**What is expected:**
Type out the lines below exactly, pictures excluded.

--------------------

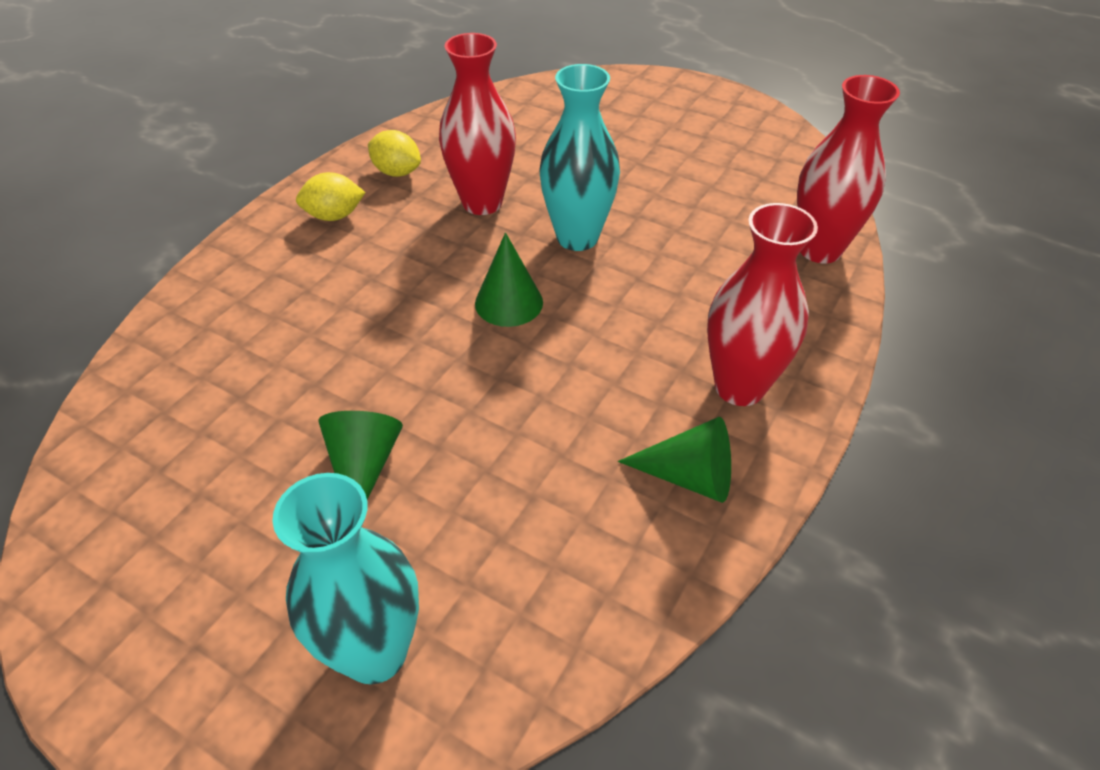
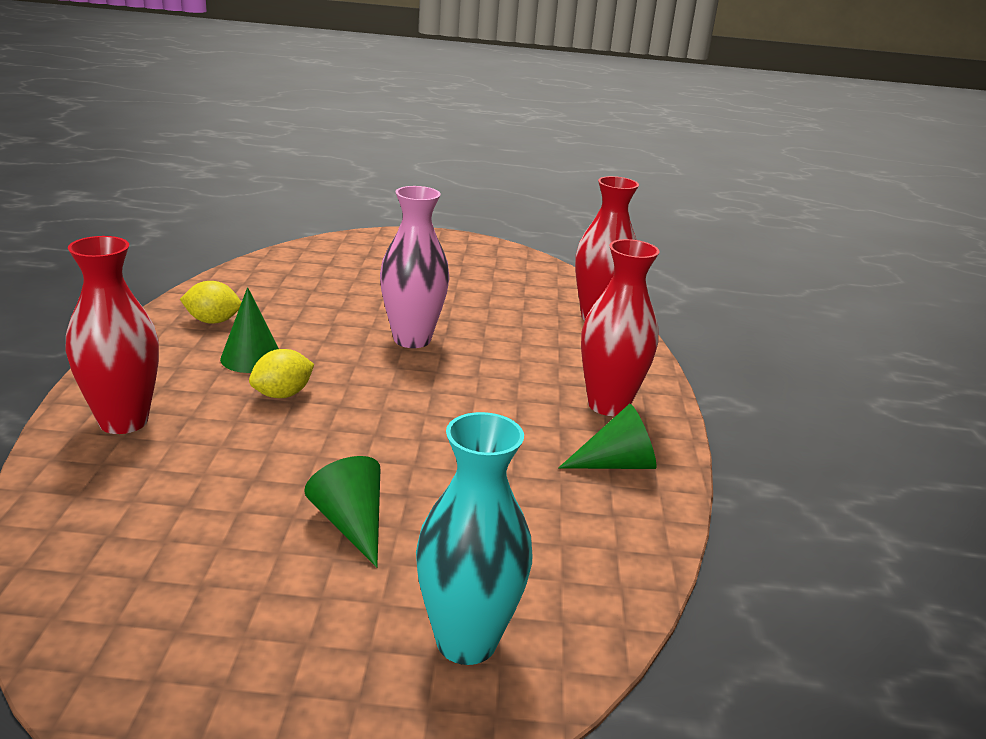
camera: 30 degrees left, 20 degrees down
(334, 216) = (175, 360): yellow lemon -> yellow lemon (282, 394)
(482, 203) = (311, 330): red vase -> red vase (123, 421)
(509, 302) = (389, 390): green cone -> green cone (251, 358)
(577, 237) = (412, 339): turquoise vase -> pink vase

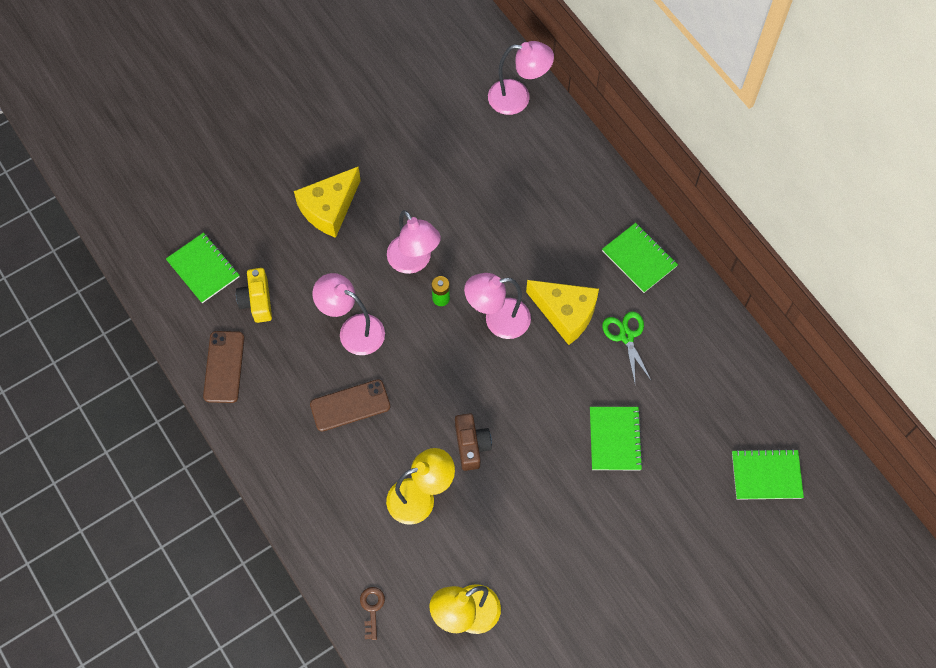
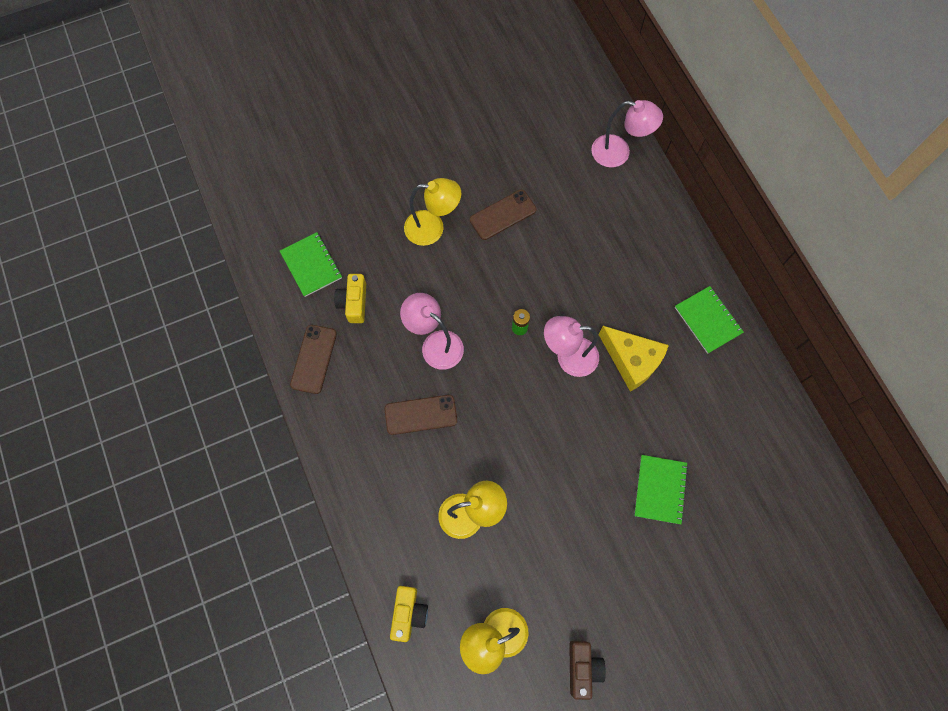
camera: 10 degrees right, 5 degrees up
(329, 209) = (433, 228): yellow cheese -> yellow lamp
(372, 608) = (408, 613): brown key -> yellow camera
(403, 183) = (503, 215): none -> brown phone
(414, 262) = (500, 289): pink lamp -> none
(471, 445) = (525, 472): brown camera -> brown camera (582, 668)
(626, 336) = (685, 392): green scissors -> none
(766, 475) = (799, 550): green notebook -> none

--------------------

**Exercise answer:**
camera: 30 degrees left, 20 degrees down
(334, 216) = (175, 360): yellow lemon -> yellow lemon (282, 394)
(482, 203) = (311, 330): red vase -> red vase (123, 421)
(509, 302) = (389, 390): green cone -> green cone (251, 358)
(577, 237) = (412, 339): turquoise vase -> pink vase

camera: 10 degrees right, 5 degrees up
(329, 209) = (433, 228): yellow cheese -> yellow lamp
(372, 608) = (408, 613): brown key -> yellow camera
(403, 183) = (503, 215): none -> brown phone
(414, 262) = (500, 289): pink lamp -> none
(471, 445) = (525, 472): brown camera -> brown camera (582, 668)
(626, 336) = (685, 392): green scissors -> none
(766, 475) = (799, 550): green notebook -> none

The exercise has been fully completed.